Your assignment:
Retype the entries in full.

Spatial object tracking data
☆ ☆ ☆

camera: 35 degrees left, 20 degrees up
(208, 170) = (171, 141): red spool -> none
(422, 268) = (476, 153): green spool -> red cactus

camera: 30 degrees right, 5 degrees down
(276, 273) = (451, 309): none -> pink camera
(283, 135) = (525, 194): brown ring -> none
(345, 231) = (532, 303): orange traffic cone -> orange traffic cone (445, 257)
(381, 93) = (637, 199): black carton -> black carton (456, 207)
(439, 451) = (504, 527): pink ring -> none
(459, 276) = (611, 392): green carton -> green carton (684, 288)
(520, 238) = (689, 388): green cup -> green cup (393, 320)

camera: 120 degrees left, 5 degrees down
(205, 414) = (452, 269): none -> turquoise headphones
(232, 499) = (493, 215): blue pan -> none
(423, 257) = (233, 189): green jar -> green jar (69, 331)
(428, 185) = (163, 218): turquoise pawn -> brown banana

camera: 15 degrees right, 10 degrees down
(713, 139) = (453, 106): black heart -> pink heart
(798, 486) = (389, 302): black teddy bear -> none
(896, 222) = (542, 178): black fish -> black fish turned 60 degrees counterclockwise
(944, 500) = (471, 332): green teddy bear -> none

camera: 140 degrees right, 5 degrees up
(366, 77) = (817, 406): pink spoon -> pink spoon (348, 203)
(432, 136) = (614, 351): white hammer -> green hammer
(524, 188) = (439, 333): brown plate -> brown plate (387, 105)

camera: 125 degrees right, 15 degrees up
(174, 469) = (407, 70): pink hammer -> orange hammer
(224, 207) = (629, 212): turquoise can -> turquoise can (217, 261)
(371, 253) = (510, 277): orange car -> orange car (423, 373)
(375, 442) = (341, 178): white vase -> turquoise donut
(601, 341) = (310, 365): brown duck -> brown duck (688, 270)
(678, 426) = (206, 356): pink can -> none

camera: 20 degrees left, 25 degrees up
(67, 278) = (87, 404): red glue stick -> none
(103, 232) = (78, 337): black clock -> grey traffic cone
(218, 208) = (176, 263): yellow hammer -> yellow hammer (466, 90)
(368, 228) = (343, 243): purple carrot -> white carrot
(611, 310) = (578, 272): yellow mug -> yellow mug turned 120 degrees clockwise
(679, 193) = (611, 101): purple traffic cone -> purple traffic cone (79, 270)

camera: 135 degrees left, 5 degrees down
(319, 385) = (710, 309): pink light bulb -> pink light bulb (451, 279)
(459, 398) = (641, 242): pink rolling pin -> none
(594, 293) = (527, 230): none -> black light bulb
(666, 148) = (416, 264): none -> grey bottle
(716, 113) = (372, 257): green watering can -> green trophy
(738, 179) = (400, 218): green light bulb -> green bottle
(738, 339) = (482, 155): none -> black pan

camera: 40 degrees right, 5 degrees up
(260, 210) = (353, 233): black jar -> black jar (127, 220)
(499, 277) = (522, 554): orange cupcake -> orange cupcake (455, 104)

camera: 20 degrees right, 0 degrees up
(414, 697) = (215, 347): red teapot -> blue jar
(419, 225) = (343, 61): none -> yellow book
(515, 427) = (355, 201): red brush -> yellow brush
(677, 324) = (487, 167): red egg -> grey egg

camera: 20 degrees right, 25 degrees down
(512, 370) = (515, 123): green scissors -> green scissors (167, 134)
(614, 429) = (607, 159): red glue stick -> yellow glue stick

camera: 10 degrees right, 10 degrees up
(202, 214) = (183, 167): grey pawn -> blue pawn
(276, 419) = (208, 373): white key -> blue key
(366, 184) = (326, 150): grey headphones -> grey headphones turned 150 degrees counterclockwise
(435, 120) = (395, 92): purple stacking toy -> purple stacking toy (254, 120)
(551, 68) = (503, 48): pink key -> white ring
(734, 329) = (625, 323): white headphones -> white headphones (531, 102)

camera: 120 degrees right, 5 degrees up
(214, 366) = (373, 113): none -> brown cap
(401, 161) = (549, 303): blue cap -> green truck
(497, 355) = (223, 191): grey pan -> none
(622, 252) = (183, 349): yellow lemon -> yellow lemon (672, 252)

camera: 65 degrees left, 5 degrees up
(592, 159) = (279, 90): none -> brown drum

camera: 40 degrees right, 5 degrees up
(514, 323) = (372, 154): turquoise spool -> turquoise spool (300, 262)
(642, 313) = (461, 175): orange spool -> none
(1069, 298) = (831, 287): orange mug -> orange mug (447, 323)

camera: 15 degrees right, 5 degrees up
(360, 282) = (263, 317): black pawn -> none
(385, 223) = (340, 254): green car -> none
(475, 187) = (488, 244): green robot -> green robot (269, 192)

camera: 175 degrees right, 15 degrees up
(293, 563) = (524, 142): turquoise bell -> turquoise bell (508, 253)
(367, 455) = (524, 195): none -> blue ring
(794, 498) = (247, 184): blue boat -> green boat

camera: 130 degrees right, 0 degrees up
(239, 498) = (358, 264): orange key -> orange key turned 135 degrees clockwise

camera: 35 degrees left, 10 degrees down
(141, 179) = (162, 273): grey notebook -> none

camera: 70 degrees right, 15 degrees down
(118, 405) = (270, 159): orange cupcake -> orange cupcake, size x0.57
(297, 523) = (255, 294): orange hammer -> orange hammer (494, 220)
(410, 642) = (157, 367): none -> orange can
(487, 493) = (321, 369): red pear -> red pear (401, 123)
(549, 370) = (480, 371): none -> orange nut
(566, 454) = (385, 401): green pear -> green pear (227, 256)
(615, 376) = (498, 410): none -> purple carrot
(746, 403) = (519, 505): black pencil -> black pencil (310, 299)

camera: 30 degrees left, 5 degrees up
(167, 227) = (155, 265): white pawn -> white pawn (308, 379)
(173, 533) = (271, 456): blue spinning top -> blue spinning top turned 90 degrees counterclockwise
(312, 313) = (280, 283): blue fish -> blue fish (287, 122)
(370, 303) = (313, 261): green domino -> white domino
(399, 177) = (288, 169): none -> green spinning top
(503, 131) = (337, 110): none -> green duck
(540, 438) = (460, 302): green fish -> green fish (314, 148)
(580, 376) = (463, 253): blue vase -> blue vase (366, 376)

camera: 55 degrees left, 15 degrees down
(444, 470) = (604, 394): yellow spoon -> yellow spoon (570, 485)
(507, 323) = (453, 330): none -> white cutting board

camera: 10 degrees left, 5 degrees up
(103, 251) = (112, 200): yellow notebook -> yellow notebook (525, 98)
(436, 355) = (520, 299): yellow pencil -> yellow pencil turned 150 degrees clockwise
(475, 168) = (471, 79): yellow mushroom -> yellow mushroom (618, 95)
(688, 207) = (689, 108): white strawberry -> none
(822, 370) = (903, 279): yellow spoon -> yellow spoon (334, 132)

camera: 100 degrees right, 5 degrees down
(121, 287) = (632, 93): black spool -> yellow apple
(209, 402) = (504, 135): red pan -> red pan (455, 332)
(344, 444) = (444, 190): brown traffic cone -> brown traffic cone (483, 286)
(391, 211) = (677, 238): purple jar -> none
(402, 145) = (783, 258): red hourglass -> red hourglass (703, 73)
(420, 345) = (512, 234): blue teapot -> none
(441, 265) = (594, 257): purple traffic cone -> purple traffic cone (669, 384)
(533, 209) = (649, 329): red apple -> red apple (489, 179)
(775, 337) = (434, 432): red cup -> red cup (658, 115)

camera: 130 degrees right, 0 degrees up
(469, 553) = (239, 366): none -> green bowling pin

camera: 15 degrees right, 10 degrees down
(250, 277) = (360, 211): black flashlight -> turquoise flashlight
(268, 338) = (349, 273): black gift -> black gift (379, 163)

☆ ☆ ☆

Task response:
camera: 35 degrees left, 20 degrees up
(208, 170) = (171, 141): red spool -> none
(422, 268) = (476, 153): green spool -> red cactus

camera: 30 degrees right, 5 degrees down
(276, 273) = (451, 309): none -> pink camera
(283, 135) = (525, 194): brown ring -> none
(345, 231) = (532, 303): orange traffic cone -> orange traffic cone (445, 257)
(381, 93) = (637, 199): black carton -> black carton (456, 207)
(439, 451) = (504, 527): pink ring -> none
(459, 276) = (611, 392): green carton -> green carton (684, 288)
(520, 238) = (689, 388): green cup -> green cup (393, 320)

camera: 120 degrees left, 5 degrees down
(205, 414) = (452, 269): none -> turquoise headphones
(232, 499) = (493, 215): blue pan -> none
(423, 257) = (233, 189): green jar -> green jar (69, 331)
(428, 185) = (163, 218): turquoise pawn -> brown banana

camera: 15 degrees right, 10 degrees down
(713, 139) = (453, 106): black heart -> pink heart
(798, 486) = (389, 302): black teddy bear -> none
(896, 222) = (542, 178): black fish -> black fish turned 60 degrees counterclockwise
(944, 500) = (471, 332): green teddy bear -> none

camera: 140 degrees right, 5 degrees up
(366, 77) = (817, 406): pink spoon -> pink spoon (348, 203)
(432, 136) = (614, 351): white hammer -> green hammer
(524, 188) = (439, 333): brown plate -> brown plate (387, 105)

camera: 125 degrees right, 15 degrees up
(174, 469) = (407, 70): pink hammer -> orange hammer
(224, 207) = (629, 212): turquoise can -> turquoise can (217, 261)
(371, 253) = (510, 277): orange car -> orange car (423, 373)
(375, 442) = (341, 178): white vase -> turquoise donut
(601, 341) = (310, 365): brown duck -> brown duck (688, 270)
(678, 426) = (206, 356): pink can -> none

camera: 20 degrees left, 25 degrees up
(67, 278) = (87, 404): red glue stick -> none
(103, 232) = (78, 337): black clock -> grey traffic cone
(218, 208) = (176, 263): yellow hammer -> yellow hammer (466, 90)
(368, 228) = (343, 243): purple carrot -> white carrot
(611, 310) = (578, 272): yellow mug -> yellow mug turned 120 degrees clockwise
(679, 193) = (611, 101): purple traffic cone -> purple traffic cone (79, 270)

camera: 135 degrees left, 5 degrees down
(319, 385) = (710, 309): pink light bulb -> pink light bulb (451, 279)
(459, 398) = (641, 242): pink rolling pin -> none
(594, 293) = (527, 230): none -> black light bulb
(666, 148) = (416, 264): none -> grey bottle
(716, 113) = (372, 257): green watering can -> green trophy
(738, 179) = (400, 218): green light bulb -> green bottle
(738, 339) = (482, 155): none -> black pan

camera: 40 degrees right, 5 degrees up
(260, 210) = (353, 233): black jar -> black jar (127, 220)
(499, 277) = (522, 554): orange cupcake -> orange cupcake (455, 104)

camera: 20 degrees right, 0 degrees up
(414, 697) = (215, 347): red teapot -> blue jar
(419, 225) = (343, 61): none -> yellow book
(515, 427) = (355, 201): red brush -> yellow brush
(677, 324) = (487, 167): red egg -> grey egg

camera: 20 degrees right, 25 degrees down
(512, 370) = (515, 123): green scissors -> green scissors (167, 134)
(614, 429) = (607, 159): red glue stick -> yellow glue stick

camera: 10 degrees right, 10 degrees up
(202, 214) = (183, 167): grey pawn -> blue pawn
(276, 419) = (208, 373): white key -> blue key
(366, 184) = (326, 150): grey headphones -> grey headphones turned 150 degrees counterclockwise
(435, 120) = (395, 92): purple stacking toy -> purple stacking toy (254, 120)
(551, 68) = (503, 48): pink key -> white ring
(734, 329) = (625, 323): white headphones -> white headphones (531, 102)

camera: 120 degrees right, 5 degrees up
(214, 366) = (373, 113): none -> brown cap
(401, 161) = (549, 303): blue cap -> green truck
(497, 355) = (223, 191): grey pan -> none
(622, 252) = (183, 349): yellow lemon -> yellow lemon (672, 252)

camera: 65 degrees left, 5 degrees up
(592, 159) = (279, 90): none -> brown drum

camera: 40 degrees right, 5 degrees up
(514, 323) = (372, 154): turquoise spool -> turquoise spool (300, 262)
(642, 313) = (461, 175): orange spool -> none
(1069, 298) = (831, 287): orange mug -> orange mug (447, 323)

camera: 15 degrees right, 5 degrees up
(360, 282) = (263, 317): black pawn -> none
(385, 223) = (340, 254): green car -> none
(475, 187) = (488, 244): green robot -> green robot (269, 192)

camera: 175 degrees right, 15 degrees up
(293, 563) = (524, 142): turquoise bell -> turquoise bell (508, 253)
(367, 455) = (524, 195): none -> blue ring
(794, 498) = (247, 184): blue boat -> green boat

camera: 130 degrees right, 0 degrees up
(239, 498) = (358, 264): orange key -> orange key turned 135 degrees clockwise

camera: 35 degrees left, 10 degrees down
(141, 179) = (162, 273): grey notebook -> none

camera: 70 degrees right, 15 degrees down
(118, 405) = (270, 159): orange cupcake -> orange cupcake, size x0.57
(297, 523) = (255, 294): orange hammer -> orange hammer (494, 220)
(410, 642) = (157, 367): none -> orange can
(487, 493) = (321, 369): red pear -> red pear (401, 123)
(549, 370) = (480, 371): none -> orange nut
(566, 454) = (385, 401): green pear -> green pear (227, 256)
(615, 376) = (498, 410): none -> purple carrot
(746, 403) = (519, 505): black pencil -> black pencil (310, 299)

camera: 30 degrees left, 5 degrees up
(167, 227) = (155, 265): white pawn -> white pawn (308, 379)
(173, 533) = (271, 456): blue spinning top -> blue spinning top turned 90 degrees counterclockwise
(312, 313) = (280, 283): blue fish -> blue fish (287, 122)
(370, 303) = (313, 261): green domino -> white domino
(399, 177) = (288, 169): none -> green spinning top
(503, 131) = (337, 110): none -> green duck
(540, 438) = (460, 302): green fish -> green fish (314, 148)
(580, 376) = (463, 253): blue vase -> blue vase (366, 376)

camera: 55 degrees left, 15 degrees down
(444, 470) = (604, 394): yellow spoon -> yellow spoon (570, 485)
(507, 323) = (453, 330): none -> white cutting board

camera: 10 degrees left, 5 degrees up
(103, 251) = (112, 200): yellow notebook -> yellow notebook (525, 98)
(436, 355) = (520, 299): yellow pencil -> yellow pencil turned 150 degrees clockwise
(475, 168) = (471, 79): yellow mushroom -> yellow mushroom (618, 95)
(688, 207) = (689, 108): white strawberry -> none
(822, 370) = (903, 279): yellow spoon -> yellow spoon (334, 132)

camera: 100 degrees right, 5 degrees down
(121, 287) = (632, 93): black spool -> yellow apple
(209, 402) = (504, 135): red pan -> red pan (455, 332)
(344, 444) = (444, 190): brown traffic cone -> brown traffic cone (483, 286)
(391, 211) = (677, 238): purple jar -> none
(402, 145) = (783, 258): red hourglass -> red hourglass (703, 73)
(420, 345) = (512, 234): blue teapot -> none
(441, 265) = (594, 257): purple traffic cone -> purple traffic cone (669, 384)
(533, 209) = (649, 329): red apple -> red apple (489, 179)
(775, 337) = (434, 432): red cup -> red cup (658, 115)

camera: 130 degrees right, 0 degrees up
(469, 553) = (239, 366): none -> green bowling pin

camera: 15 degrees right, 10 degrees down
(250, 277) = (360, 211): black flashlight -> turquoise flashlight
(268, 338) = (349, 273): black gift -> black gift (379, 163)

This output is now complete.